Stored data entries

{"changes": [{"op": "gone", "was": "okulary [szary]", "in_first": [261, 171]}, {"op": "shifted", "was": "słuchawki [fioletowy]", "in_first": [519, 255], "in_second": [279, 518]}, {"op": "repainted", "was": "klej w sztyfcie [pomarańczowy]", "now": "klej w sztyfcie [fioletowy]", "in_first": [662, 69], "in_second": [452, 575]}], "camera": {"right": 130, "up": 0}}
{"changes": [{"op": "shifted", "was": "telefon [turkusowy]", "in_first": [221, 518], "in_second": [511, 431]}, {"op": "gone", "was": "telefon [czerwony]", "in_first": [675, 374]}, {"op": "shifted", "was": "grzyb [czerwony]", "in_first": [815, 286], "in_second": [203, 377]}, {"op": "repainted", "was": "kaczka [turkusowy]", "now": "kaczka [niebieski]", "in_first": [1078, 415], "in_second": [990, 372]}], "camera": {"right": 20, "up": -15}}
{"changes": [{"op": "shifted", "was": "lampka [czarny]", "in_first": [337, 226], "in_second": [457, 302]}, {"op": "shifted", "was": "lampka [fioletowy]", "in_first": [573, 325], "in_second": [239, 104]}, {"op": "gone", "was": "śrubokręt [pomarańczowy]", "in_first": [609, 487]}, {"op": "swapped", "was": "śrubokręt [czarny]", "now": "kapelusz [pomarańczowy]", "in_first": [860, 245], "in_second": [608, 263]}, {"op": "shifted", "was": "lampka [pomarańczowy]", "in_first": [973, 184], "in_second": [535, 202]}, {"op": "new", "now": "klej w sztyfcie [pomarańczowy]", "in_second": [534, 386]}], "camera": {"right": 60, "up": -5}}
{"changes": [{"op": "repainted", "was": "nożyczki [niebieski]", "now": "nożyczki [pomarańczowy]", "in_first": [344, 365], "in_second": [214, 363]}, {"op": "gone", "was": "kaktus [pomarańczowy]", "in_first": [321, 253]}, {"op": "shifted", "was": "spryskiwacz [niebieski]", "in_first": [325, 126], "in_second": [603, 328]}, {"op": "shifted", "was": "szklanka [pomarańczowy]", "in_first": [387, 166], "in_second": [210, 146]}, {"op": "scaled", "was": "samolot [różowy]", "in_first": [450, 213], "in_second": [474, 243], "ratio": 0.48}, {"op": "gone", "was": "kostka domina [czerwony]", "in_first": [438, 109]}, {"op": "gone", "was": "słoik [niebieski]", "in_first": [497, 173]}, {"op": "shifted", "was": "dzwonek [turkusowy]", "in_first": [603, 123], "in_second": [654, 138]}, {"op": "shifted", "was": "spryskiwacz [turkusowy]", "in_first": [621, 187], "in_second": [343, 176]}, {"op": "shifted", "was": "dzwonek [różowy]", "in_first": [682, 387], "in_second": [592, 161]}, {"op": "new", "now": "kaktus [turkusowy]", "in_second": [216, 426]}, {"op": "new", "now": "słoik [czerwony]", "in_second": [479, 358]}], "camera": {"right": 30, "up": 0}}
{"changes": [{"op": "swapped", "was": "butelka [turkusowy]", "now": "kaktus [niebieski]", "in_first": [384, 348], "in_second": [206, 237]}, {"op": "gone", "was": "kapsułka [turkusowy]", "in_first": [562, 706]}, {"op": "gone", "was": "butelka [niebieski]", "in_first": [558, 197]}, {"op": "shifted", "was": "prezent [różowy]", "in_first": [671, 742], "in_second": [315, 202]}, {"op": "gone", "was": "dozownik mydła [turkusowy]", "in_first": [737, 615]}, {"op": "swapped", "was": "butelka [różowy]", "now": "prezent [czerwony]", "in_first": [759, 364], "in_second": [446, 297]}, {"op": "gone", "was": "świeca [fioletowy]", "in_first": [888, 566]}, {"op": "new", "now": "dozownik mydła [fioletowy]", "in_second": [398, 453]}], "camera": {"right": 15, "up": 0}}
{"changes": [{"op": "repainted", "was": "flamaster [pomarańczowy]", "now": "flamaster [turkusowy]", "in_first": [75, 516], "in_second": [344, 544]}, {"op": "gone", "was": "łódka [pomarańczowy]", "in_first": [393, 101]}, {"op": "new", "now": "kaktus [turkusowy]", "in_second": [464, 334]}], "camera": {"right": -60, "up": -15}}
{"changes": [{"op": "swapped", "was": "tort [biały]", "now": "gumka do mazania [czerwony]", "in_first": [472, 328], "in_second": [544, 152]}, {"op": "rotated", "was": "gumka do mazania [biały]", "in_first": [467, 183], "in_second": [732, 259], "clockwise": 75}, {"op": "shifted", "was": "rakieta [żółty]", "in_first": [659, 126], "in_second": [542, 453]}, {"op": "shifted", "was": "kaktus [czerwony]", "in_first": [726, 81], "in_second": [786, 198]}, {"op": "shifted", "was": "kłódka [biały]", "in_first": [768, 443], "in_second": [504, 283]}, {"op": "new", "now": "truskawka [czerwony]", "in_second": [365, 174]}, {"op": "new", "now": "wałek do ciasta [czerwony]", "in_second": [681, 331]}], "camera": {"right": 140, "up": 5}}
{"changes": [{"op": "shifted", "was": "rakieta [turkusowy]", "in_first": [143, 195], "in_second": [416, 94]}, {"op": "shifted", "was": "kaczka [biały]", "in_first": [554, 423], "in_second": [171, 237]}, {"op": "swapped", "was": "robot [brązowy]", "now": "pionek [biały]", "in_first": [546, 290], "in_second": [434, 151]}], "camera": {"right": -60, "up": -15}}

:: Exercise description ::
Transcribe the entries exactly.

:: Solution for this problem ::
{"changes": [{"op": "gone", "was": "okulary [szary]", "in_first": [261, 171]}, {"op": "shifted", "was": "słuchawki [fioletowy]", "in_first": [519, 255], "in_second": [279, 518]}, {"op": "repainted", "was": "klej w sztyfcie [pomarańczowy]", "now": "klej w sztyfcie [fioletowy]", "in_first": [662, 69], "in_second": [452, 575]}], "camera": {"right": 130, "up": 0}}
{"changes": [{"op": "shifted", "was": "telefon [turkusowy]", "in_first": [221, 518], "in_second": [511, 431]}, {"op": "gone", "was": "telefon [czerwony]", "in_first": [675, 374]}, {"op": "shifted", "was": "grzyb [czerwony]", "in_first": [815, 286], "in_second": [203, 377]}, {"op": "repainted", "was": "kaczka [turkusowy]", "now": "kaczka [niebieski]", "in_first": [1078, 415], "in_second": [990, 372]}], "camera": {"right": 20, "up": -15}}
{"changes": [{"op": "shifted", "was": "lampka [czarny]", "in_first": [337, 226], "in_second": [457, 302]}, {"op": "shifted", "was": "lampka [fioletowy]", "in_first": [573, 325], "in_second": [239, 104]}, {"op": "gone", "was": "śrubokręt [pomarańczowy]", "in_first": [609, 487]}, {"op": "swapped", "was": "śrubokręt [czarny]", "now": "kapelusz [pomarańczowy]", "in_first": [860, 245], "in_second": [608, 263]}, {"op": "shifted", "was": "lampka [pomarańczowy]", "in_first": [973, 184], "in_second": [535, 202]}, {"op": "new", "now": "klej w sztyfcie [pomarańczowy]", "in_second": [534, 386]}], "camera": {"right": 60, "up": -5}}
{"changes": [{"op": "repainted", "was": "nożyczki [niebieski]", "now": "nożyczki [pomarańczowy]", "in_first": [344, 365], "in_second": [214, 363]}, {"op": "gone", "was": "kaktus [pomarańczowy]", "in_first": [321, 253]}, {"op": "shifted", "was": "spryskiwacz [niebieski]", "in_first": [325, 126], "in_second": [603, 328]}, {"op": "shifted", "was": "szklanka [pomarańczowy]", "in_first": [387, 166], "in_second": [210, 146]}, {"op": "scaled", "was": "samolot [różowy]", "in_first": [450, 213], "in_second": [474, 243], "ratio": 0.48}, {"op": "gone", "was": "kostka domina [czerwony]", "in_first": [438, 109]}, {"op": "gone", "was": "słoik [niebieski]", "in_first": [497, 173]}, {"op": "shifted", "was": "dzwonek [turkusowy]", "in_first": [603, 123], "in_second": [654, 138]}, {"op": "shifted", "was": "spryskiwacz [turkusowy]", "in_first": [621, 187], "in_second": [343, 176]}, {"op": "shifted", "was": "dzwonek [różowy]", "in_first": [682, 387], "in_second": [592, 161]}, {"op": "new", "now": "kaktus [turkusowy]", "in_second": [216, 426]}, {"op": "new", "now": "słoik [czerwony]", "in_second": [479, 358]}], "camera": {"right": 30, "up": 0}}
{"changes": [{"op": "swapped", "was": "butelka [turkusowy]", "now": "kaktus [niebieski]", "in_first": [384, 348], "in_second": [206, 237]}, {"op": "gone", "was": "kapsułka [turkusowy]", "in_first": [562, 706]}, {"op": "gone", "was": "butelka [niebieski]", "in_first": [558, 197]}, {"op": "shifted", "was": "prezent [różowy]", "in_first": [671, 742], "in_second": [315, 202]}, {"op": "gone", "was": "dozownik mydła [turkusowy]", "in_first": [737, 615]}, {"op": "swapped", "was": "butelka [różowy]", "now": "prezent [czerwony]", "in_first": [759, 364], "in_second": [446, 297]}, {"op": "gone", "was": "świeca [fioletowy]", "in_first": [888, 566]}, {"op": "new", "now": "dozownik mydła [fioletowy]", "in_second": [398, 453]}], "camera": {"right": 15, "up": 0}}
{"changes": [{"op": "repainted", "was": "flamaster [pomarańczowy]", "now": "flamaster [turkusowy]", "in_first": [75, 516], "in_second": [344, 544]}, {"op": "gone", "was": "łódka [pomarańczowy]", "in_first": [393, 101]}, {"op": "new", "now": "kaktus [turkusowy]", "in_second": [464, 334]}], "camera": {"right": -60, "up": -15}}
{"changes": [{"op": "swapped", "was": "tort [biały]", "now": "gumka do mazania [czerwony]", "in_first": [472, 328], "in_second": [544, 152]}, {"op": "rotated", "was": "gumka do mazania [biały]", "in_first": [467, 183], "in_second": [732, 259], "clockwise": 75}, {"op": "shifted", "was": "rakieta [żółty]", "in_first": [659, 126], "in_second": [542, 453]}, {"op": "shifted", "was": "kaktus [czerwony]", "in_first": [726, 81], "in_second": [786, 198]}, {"op": "shifted", "was": "kłódka [biały]", "in_first": [768, 443], "in_second": [504, 283]}, {"op": "new", "now": "truskawka [czerwony]", "in_second": [365, 174]}, {"op": "new", "now": "wałek do ciasta [czerwony]", "in_second": [681, 331]}], "camera": {"right": 140, "up": 5}}
{"changes": [{"op": "shifted", "was": "rakieta [turkusowy]", "in_first": [143, 195], "in_second": [416, 94]}, {"op": "shifted", "was": "kaczka [biały]", "in_first": [554, 423], "in_second": [171, 237]}, {"op": "swapped", "was": "robot [brązowy]", "now": "pionek [biały]", "in_first": [546, 290], "in_second": [434, 151]}], "camera": {"right": -60, "up": -15}}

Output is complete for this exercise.